*What is needed*
Leave out every line before the one containing "(348, 551) = (386, 730): red", and set down that line and the rest through the end of the listing exactly.

*Stored data*
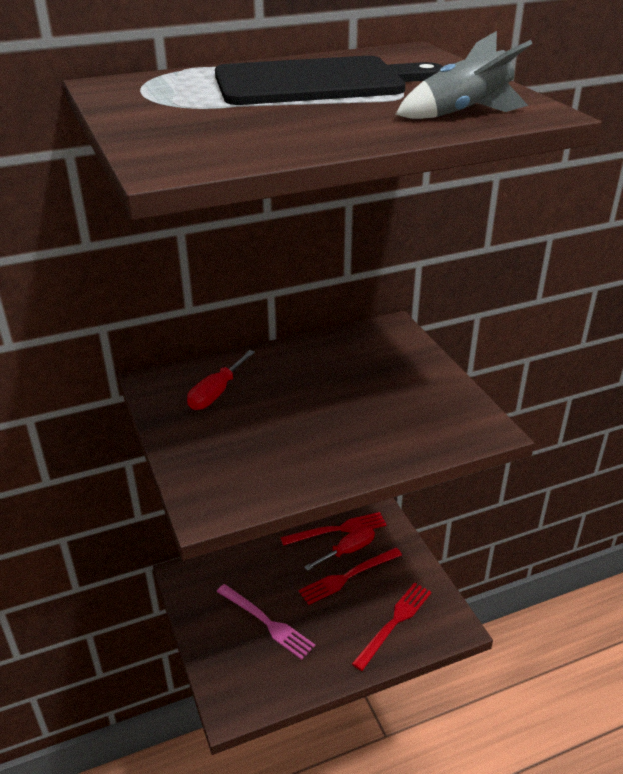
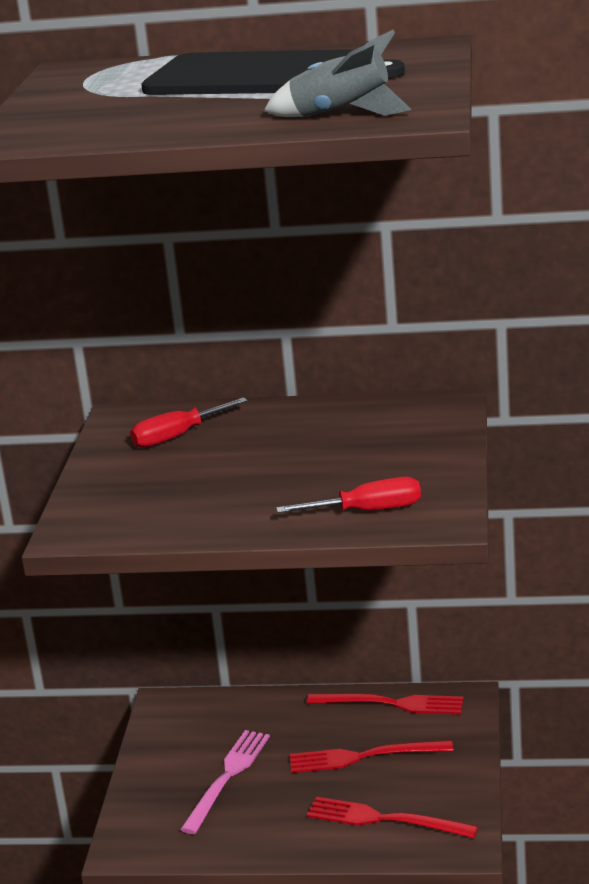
camera: 30 degrees right, 10 degrees down
(266, 622) = (227, 777): pink fork -> pink fork turned 135 degrees counterclockwise
(348, 551) = (386, 730): red screwdriver -> red screwdriver (368, 511)
(394, 623) = (384, 819): red fork -> red fork turned 135 degrees counterclockwise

*Answer to this task*
(348, 551) = (386, 730): red screwdriver -> red screwdriver (368, 511)
(394, 623) = (384, 819): red fork -> red fork turned 135 degrees counterclockwise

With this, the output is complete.